[[ Input material, beginning ]]
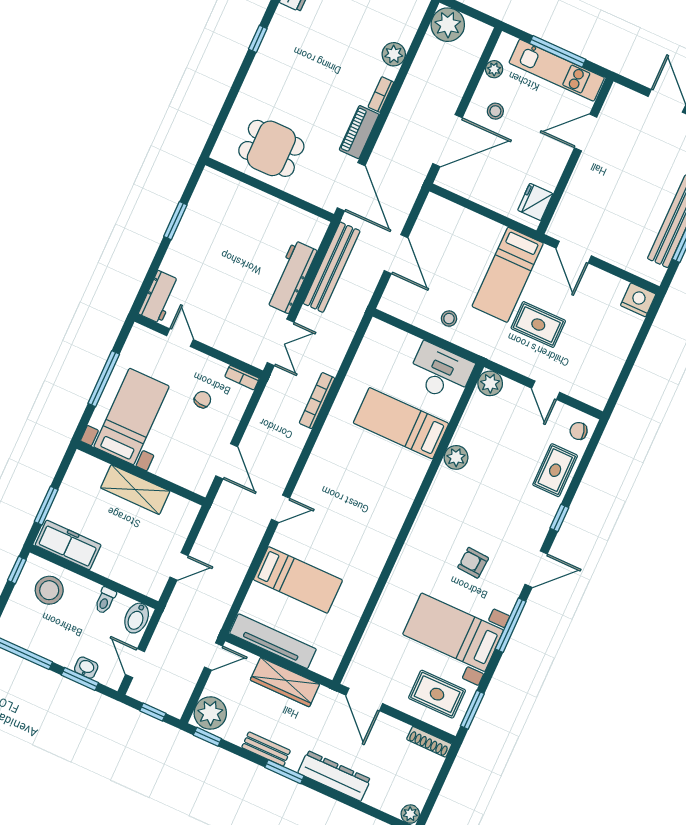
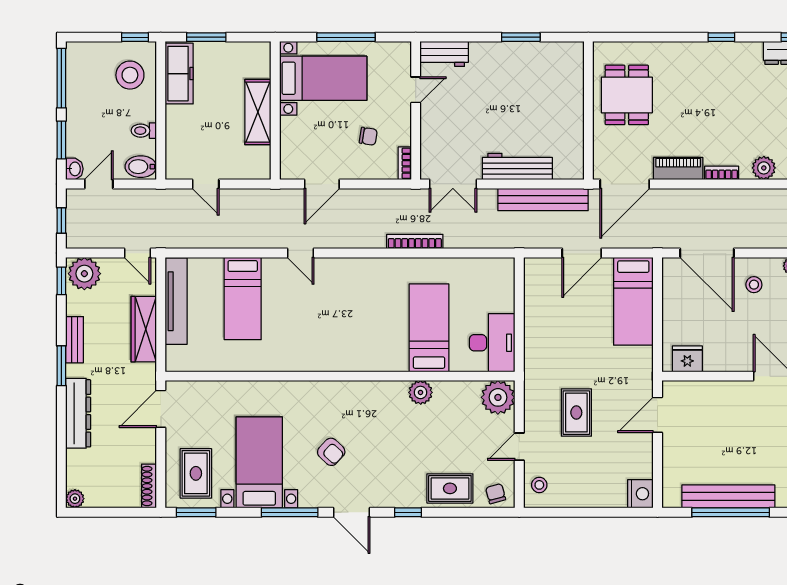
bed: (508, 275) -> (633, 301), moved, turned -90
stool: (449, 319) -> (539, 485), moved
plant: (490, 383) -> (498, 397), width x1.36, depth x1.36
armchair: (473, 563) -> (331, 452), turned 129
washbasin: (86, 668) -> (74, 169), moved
[[ Input material, end ]]
[[ Input material, beginning ]]
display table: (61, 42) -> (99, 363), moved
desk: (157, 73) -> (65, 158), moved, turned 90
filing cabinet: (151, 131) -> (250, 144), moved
[[ Input material, end ]]
[[ Input material, beginning ]]
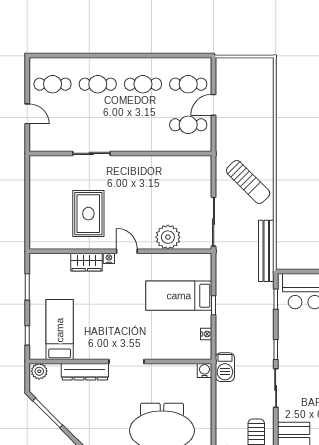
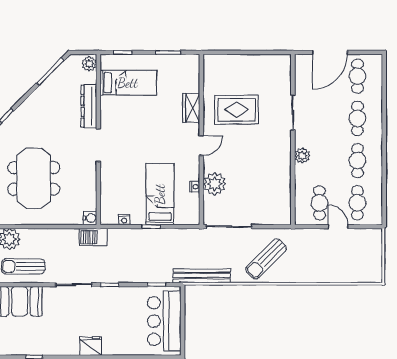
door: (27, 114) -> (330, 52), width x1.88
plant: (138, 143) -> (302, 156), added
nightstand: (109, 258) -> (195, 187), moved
[[ Input material, end ]]
--- What is expected ---
The required answer is the exact run of lines above starting at the line with "bed: (508, 275)" and ending at the line with "washbasin: (86, 668) -> (74, 169), moved", with both ends present.

--- Exercise response ---
bed: (508, 275) -> (633, 301), moved, turned -90
stool: (449, 319) -> (539, 485), moved
plant: (490, 383) -> (498, 397), width x1.36, depth x1.36
armchair: (473, 563) -> (331, 452), turned 129
washbasin: (86, 668) -> (74, 169), moved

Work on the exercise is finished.